» Problem to solve: Starting at the line below that contains "weight bench: (390, 429) -> (392, 360), added", print each line through the end of the records exactly as it appears.

(Revision tracking records)
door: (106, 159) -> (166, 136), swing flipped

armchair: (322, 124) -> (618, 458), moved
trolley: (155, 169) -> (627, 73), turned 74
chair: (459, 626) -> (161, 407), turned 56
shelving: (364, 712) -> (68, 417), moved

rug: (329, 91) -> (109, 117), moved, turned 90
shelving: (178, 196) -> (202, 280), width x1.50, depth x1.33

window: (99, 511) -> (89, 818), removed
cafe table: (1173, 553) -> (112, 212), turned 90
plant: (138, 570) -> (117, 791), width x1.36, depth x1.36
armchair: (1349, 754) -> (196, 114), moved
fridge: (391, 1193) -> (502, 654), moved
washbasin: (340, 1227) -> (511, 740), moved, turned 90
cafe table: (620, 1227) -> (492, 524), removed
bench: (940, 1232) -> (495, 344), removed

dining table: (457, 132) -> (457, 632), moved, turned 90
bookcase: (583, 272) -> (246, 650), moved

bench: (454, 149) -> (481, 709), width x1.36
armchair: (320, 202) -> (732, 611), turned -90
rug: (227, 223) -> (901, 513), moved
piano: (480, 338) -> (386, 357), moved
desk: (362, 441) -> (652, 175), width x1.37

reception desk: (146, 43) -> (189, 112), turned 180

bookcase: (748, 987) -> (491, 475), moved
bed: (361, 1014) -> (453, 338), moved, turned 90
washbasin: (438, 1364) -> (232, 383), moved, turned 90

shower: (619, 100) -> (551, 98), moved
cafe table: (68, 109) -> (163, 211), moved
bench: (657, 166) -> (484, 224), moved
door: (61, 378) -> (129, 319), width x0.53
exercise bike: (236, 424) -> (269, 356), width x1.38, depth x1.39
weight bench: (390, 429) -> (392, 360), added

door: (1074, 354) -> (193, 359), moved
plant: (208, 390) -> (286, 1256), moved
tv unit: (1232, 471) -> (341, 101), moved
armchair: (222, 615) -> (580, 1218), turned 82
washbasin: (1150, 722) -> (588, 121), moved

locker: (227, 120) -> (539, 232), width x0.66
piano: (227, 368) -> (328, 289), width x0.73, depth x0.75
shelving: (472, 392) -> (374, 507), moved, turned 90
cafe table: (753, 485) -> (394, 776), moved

» Final answer:
weight bench: (390, 429) -> (392, 360), added

door: (1074, 354) -> (193, 359), moved
plant: (208, 390) -> (286, 1256), moved
tv unit: (1232, 471) -> (341, 101), moved
armchair: (222, 615) -> (580, 1218), turned 82
washbasin: (1150, 722) -> (588, 121), moved

locker: (227, 120) -> (539, 232), width x0.66
piano: (227, 368) -> (328, 289), width x0.73, depth x0.75
shelving: (472, 392) -> (374, 507), moved, turned 90
cafe table: (753, 485) -> (394, 776), moved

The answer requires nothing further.